Type out all the records word for word. Any pictures are to be left out.

(Dataset records)
============

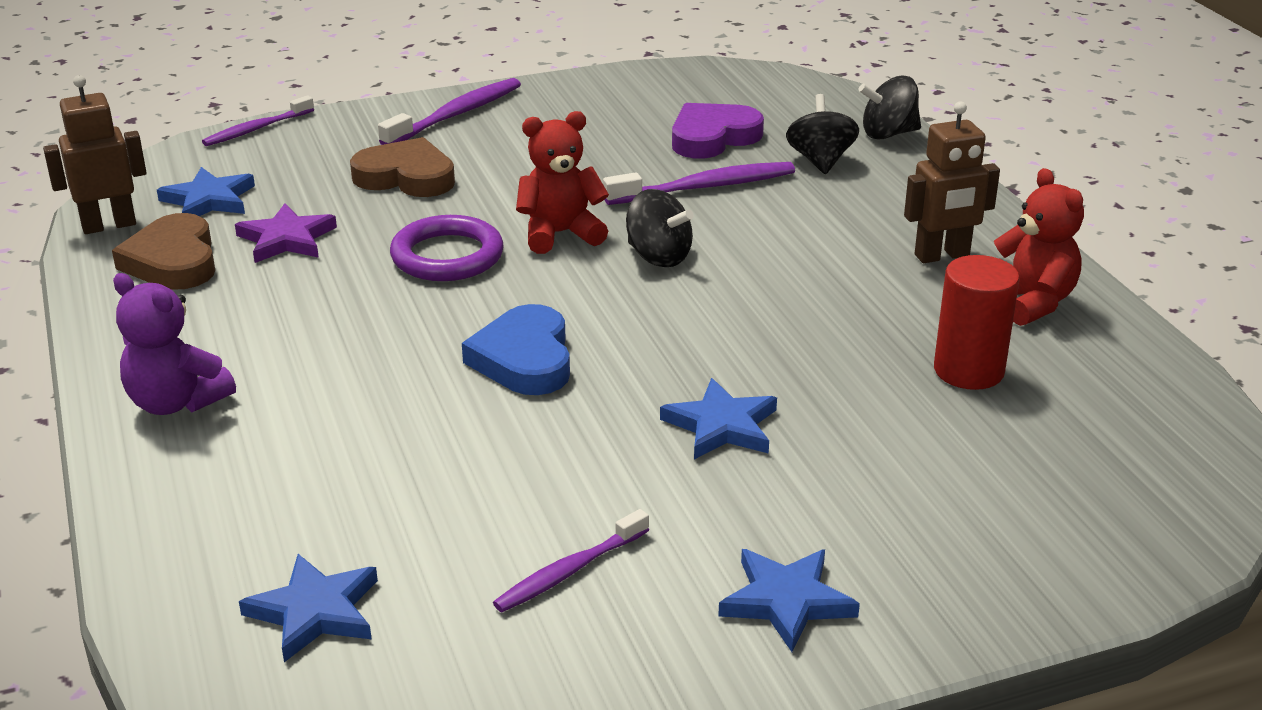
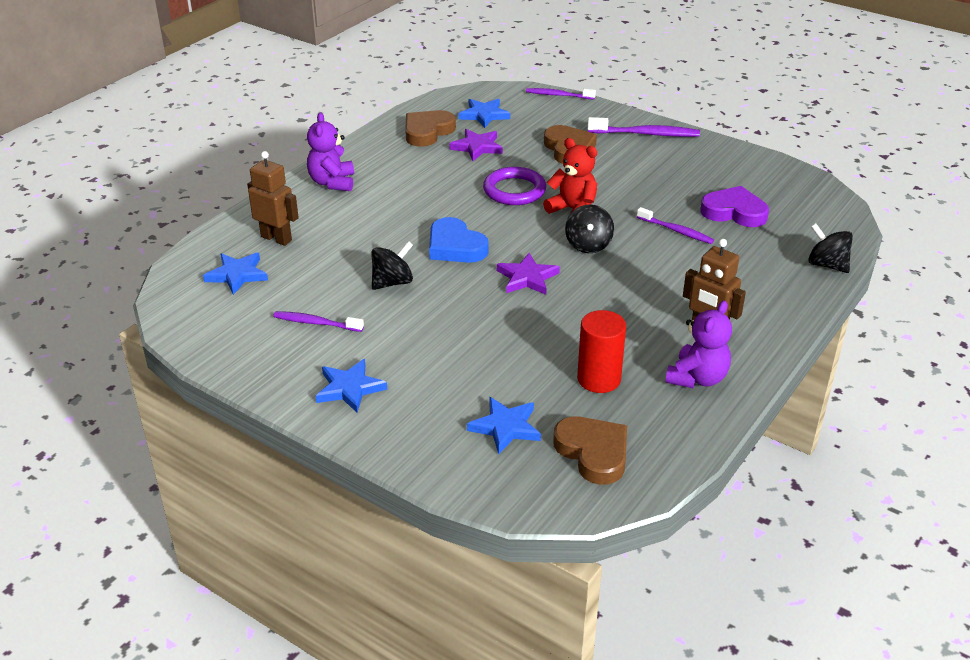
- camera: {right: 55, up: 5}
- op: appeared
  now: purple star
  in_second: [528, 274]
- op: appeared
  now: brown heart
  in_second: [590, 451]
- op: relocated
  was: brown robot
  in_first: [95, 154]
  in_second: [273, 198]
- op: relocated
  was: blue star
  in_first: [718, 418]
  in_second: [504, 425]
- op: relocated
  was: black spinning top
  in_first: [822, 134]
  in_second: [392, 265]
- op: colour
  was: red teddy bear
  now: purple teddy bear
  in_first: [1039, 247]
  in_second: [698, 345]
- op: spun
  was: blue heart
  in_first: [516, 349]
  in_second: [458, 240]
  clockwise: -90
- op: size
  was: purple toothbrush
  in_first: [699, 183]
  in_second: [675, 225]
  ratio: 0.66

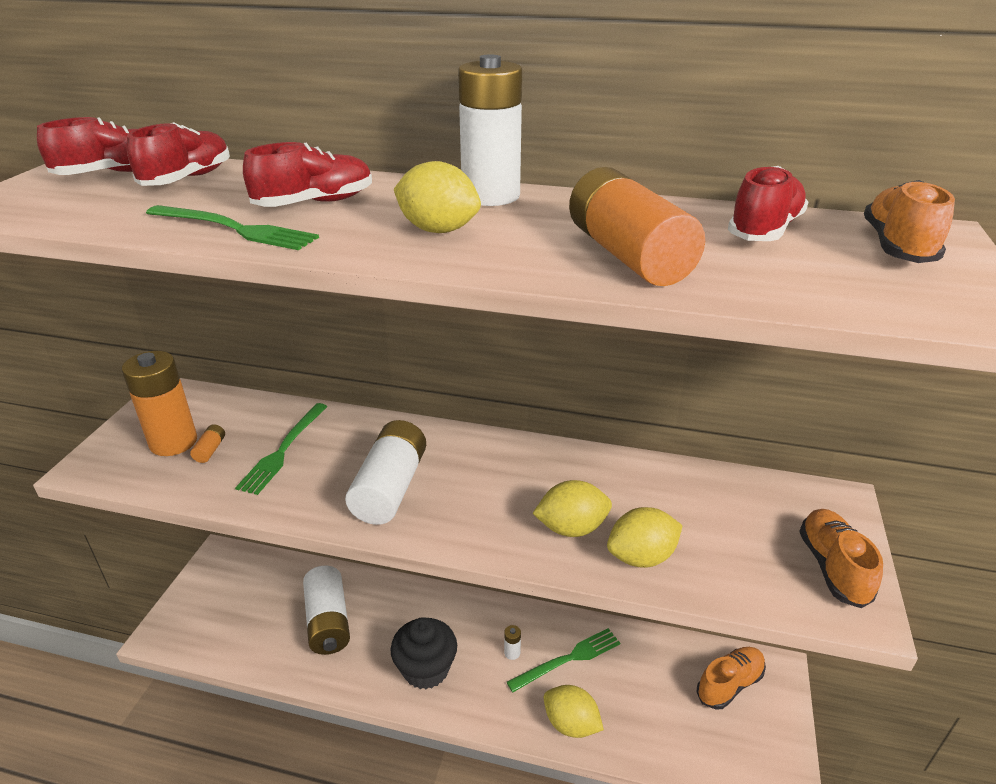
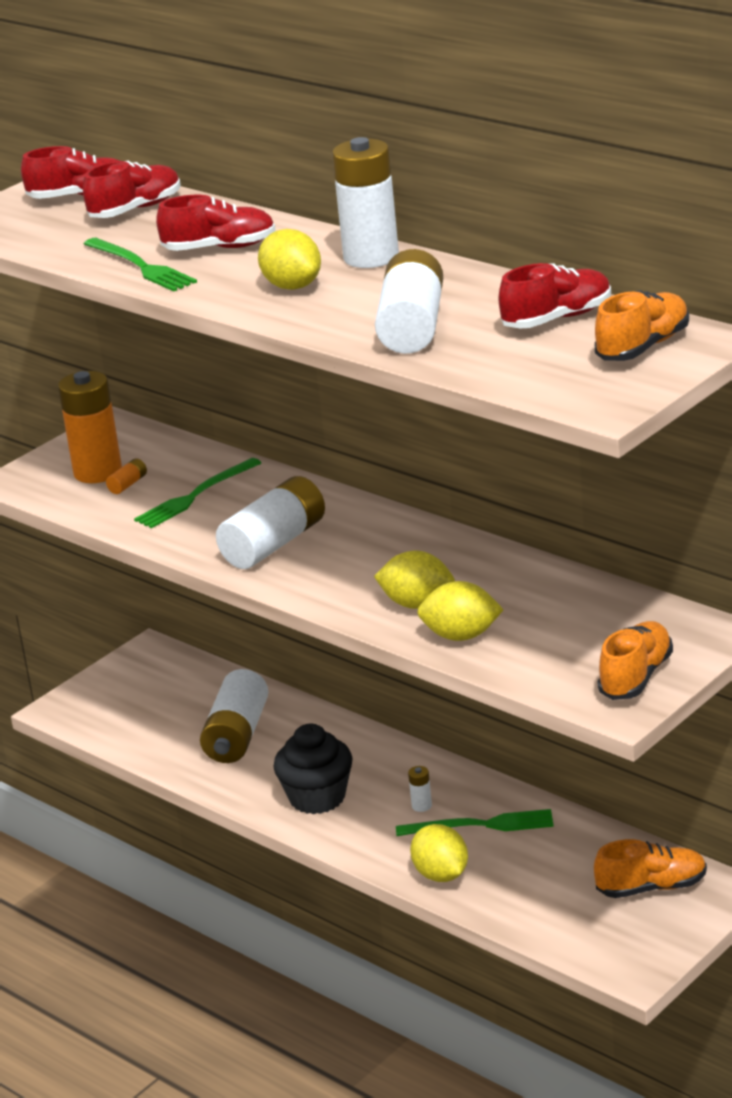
- camera: {right: 30, up: -5}
- op: colour
  was: orange battery
  now: white battery
  in_first: [637, 226]
  in_second: [409, 301]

============

(Task output)
- camera: {right: 55, up: 5}
- op: appeared
  now: purple star
  in_second: [528, 274]
- op: appeared
  now: brown heart
  in_second: [590, 451]
- op: relocated
  was: brown robot
  in_first: [95, 154]
  in_second: [273, 198]
- op: relocated
  was: blue star
  in_first: [718, 418]
  in_second: [504, 425]
- op: relocated
  was: black spinning top
  in_first: [822, 134]
  in_second: [392, 265]
- op: colour
  was: red teddy bear
  now: purple teddy bear
  in_first: [1039, 247]
  in_second: [698, 345]
- op: spun
  was: blue heart
  in_first: [516, 349]
  in_second: [458, 240]
  clockwise: -90
- op: size
  was: purple toothbrush
  in_first: [699, 183]
  in_second: [675, 225]
  ratio: 0.66

- camera: {right: 30, up: -5}
- op: colour
  was: orange battery
  now: white battery
  in_first: [637, 226]
  in_second: [409, 301]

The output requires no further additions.